### GIVEN INSTRUCTION
How many lines in the listing below contain the string "treble"? Reply with the number alone.

── EXERCISE INPUTS

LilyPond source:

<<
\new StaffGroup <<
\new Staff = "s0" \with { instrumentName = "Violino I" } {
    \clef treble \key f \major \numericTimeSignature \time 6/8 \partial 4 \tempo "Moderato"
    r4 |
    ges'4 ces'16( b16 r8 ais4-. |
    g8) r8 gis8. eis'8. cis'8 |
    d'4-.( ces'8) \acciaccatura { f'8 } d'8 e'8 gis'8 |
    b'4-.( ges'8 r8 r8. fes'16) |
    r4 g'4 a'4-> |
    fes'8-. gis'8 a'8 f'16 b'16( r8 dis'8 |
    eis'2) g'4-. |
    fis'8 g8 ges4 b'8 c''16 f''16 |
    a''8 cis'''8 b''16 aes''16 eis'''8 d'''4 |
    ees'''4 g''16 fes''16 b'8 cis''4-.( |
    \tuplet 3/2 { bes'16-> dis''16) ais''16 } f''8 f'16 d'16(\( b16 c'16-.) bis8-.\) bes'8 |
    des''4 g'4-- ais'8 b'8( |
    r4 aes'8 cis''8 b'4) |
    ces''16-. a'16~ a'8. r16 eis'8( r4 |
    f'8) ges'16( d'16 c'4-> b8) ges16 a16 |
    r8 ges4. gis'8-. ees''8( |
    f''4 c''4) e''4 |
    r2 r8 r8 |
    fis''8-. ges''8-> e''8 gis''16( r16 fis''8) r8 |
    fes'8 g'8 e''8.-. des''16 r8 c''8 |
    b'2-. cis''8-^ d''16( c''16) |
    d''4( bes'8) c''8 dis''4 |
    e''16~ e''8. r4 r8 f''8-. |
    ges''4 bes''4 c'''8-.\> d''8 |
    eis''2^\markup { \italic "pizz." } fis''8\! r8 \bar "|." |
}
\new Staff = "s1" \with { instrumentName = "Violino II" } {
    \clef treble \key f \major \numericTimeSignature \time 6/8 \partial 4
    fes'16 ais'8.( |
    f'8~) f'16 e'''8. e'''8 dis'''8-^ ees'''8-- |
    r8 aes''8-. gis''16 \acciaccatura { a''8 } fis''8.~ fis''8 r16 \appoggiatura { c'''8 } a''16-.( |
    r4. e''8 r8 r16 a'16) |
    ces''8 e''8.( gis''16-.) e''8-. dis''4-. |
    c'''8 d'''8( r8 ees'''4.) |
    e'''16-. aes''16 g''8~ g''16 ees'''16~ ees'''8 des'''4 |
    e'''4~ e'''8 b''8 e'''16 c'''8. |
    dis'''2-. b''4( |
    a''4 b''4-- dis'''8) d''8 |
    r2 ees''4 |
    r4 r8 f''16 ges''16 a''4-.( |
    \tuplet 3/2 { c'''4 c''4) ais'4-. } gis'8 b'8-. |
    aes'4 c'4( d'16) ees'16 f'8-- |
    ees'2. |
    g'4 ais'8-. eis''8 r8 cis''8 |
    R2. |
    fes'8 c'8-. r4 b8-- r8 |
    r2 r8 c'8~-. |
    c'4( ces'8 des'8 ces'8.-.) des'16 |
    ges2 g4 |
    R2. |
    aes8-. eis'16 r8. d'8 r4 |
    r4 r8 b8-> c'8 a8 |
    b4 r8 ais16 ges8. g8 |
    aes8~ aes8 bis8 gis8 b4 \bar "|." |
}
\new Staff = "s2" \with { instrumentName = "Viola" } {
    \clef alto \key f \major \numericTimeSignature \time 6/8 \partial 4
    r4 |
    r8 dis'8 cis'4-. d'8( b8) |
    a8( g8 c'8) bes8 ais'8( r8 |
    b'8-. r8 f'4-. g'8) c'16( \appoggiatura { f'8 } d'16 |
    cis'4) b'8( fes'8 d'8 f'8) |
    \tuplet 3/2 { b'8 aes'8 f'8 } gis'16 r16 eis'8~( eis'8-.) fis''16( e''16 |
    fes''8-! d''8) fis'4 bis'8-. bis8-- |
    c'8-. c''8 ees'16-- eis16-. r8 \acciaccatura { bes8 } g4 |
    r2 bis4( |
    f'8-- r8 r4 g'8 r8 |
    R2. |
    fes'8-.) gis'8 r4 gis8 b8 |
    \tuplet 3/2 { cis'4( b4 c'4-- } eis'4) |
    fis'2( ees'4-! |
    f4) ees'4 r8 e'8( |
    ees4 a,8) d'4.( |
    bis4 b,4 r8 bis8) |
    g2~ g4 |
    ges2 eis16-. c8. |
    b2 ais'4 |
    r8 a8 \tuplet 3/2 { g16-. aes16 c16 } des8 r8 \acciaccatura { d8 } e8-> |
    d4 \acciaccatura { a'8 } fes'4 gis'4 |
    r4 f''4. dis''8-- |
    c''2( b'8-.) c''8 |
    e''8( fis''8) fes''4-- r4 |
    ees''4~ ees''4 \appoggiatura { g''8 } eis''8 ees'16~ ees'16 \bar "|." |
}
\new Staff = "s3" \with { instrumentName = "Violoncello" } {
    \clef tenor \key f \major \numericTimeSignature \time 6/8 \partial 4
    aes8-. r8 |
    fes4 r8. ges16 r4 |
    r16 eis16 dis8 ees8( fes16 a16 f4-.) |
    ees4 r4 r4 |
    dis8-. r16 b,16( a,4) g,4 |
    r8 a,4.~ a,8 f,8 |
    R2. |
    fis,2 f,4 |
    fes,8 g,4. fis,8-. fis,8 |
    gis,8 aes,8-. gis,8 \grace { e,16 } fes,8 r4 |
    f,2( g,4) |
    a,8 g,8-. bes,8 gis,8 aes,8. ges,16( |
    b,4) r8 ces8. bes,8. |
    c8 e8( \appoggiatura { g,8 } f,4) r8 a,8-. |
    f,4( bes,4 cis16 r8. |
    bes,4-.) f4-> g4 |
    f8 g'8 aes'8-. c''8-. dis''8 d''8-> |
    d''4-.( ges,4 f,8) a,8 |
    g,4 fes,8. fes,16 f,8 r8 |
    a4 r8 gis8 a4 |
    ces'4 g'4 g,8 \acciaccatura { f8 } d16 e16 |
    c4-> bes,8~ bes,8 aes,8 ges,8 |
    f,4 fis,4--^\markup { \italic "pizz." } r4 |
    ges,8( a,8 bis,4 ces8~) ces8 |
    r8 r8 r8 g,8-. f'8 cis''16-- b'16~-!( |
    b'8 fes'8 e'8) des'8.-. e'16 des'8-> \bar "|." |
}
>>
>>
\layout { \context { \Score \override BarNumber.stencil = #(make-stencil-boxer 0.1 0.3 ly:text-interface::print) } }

────

### SOLUTION
2